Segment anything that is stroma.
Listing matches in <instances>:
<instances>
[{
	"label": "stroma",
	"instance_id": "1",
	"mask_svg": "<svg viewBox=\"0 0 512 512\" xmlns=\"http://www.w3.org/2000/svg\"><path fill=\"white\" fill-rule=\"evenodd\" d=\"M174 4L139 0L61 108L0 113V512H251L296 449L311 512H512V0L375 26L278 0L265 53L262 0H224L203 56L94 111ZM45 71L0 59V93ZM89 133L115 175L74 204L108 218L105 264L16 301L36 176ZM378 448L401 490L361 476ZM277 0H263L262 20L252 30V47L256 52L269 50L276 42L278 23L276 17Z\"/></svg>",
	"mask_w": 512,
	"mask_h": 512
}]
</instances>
-=-=-
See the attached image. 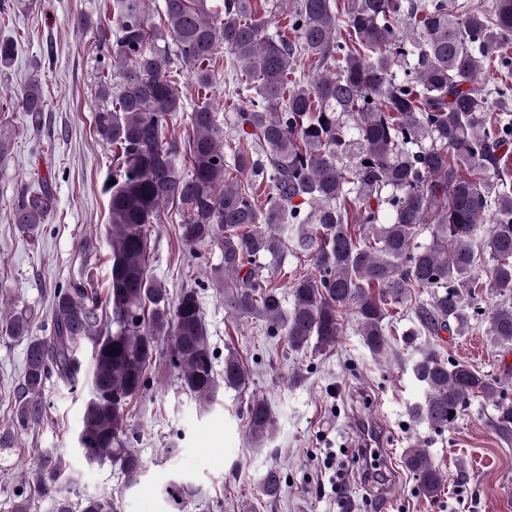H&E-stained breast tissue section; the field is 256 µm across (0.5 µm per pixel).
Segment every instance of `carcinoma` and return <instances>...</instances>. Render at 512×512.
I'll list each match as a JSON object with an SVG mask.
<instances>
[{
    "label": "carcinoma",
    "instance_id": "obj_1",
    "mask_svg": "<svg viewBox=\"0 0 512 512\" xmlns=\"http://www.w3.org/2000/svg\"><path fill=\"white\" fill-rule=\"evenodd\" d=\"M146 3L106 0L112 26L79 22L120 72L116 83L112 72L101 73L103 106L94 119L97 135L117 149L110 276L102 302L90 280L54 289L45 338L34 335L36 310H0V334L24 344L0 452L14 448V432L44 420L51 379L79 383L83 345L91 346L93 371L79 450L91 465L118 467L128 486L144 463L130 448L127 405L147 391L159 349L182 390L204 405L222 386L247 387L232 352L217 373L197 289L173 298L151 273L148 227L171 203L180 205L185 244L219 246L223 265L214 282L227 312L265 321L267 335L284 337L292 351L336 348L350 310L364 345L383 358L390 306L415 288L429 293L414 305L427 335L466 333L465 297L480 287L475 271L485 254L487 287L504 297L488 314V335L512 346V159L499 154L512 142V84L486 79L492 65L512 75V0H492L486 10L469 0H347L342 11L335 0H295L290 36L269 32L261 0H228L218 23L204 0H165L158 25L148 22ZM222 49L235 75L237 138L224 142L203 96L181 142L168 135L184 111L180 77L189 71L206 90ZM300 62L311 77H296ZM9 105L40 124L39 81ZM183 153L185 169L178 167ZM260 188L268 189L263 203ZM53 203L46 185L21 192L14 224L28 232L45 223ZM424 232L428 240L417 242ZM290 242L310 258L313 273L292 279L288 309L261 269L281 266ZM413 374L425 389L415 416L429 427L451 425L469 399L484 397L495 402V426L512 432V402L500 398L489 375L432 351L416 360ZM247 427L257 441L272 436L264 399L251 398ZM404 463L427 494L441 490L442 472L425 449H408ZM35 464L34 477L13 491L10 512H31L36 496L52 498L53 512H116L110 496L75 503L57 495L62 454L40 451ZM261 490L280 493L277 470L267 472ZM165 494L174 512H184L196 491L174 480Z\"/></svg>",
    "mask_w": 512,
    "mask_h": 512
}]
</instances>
-=-=-
TASK:
Point out every line holding the string "Segment" and copy it.

SOLUTION TO THE EXERCISE:
Segment anything that is stroma.
Segment every instance of `carcinoma` and return <instances>...</instances>. Render at 512×512.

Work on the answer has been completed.